» **Input for this task**

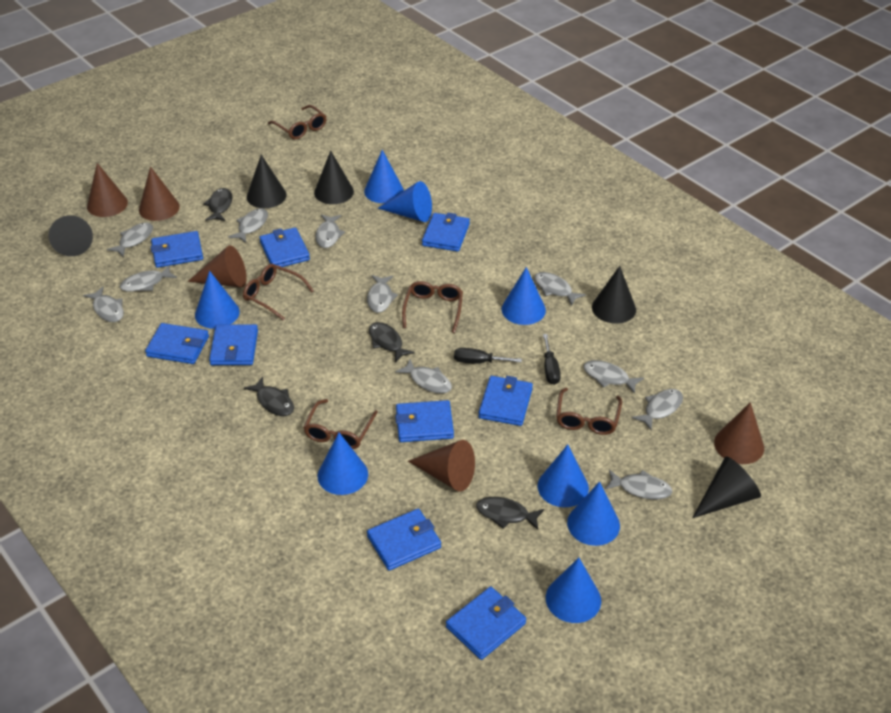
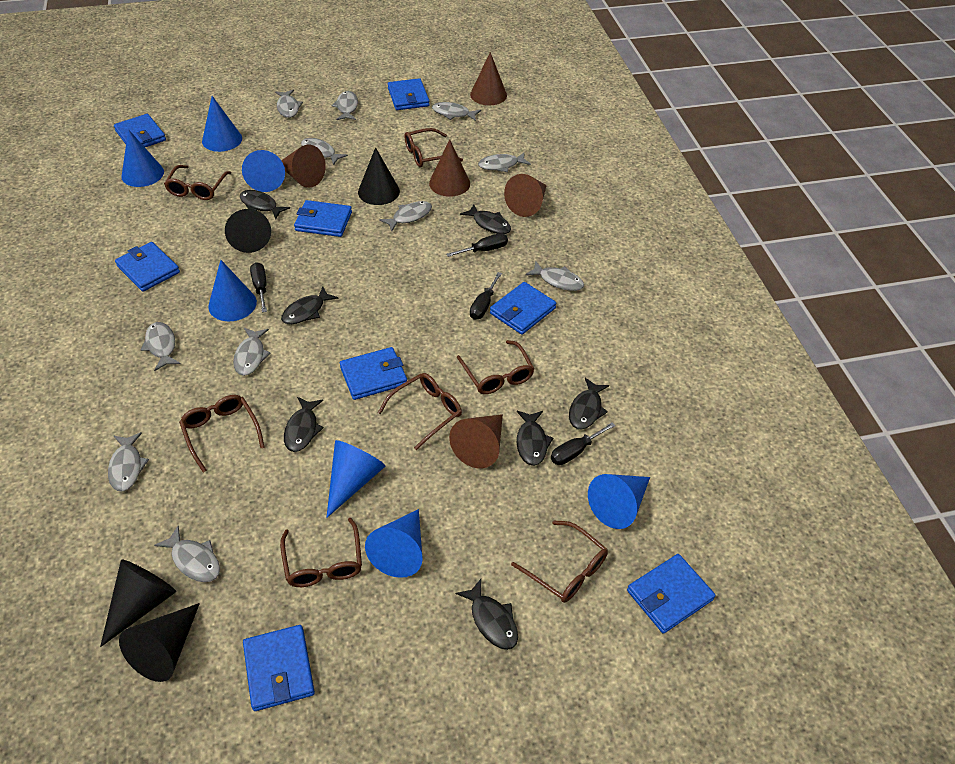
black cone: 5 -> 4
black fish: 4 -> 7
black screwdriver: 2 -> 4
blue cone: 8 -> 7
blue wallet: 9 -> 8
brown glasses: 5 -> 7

» **What the exercise asks**
Take the listing above and retype it exactly. Its pictures are to be omitted.

» **Task response**
black cone: 5 -> 4
black fish: 4 -> 7
black screwdriver: 2 -> 4
blue cone: 8 -> 7
blue wallet: 9 -> 8
brown glasses: 5 -> 7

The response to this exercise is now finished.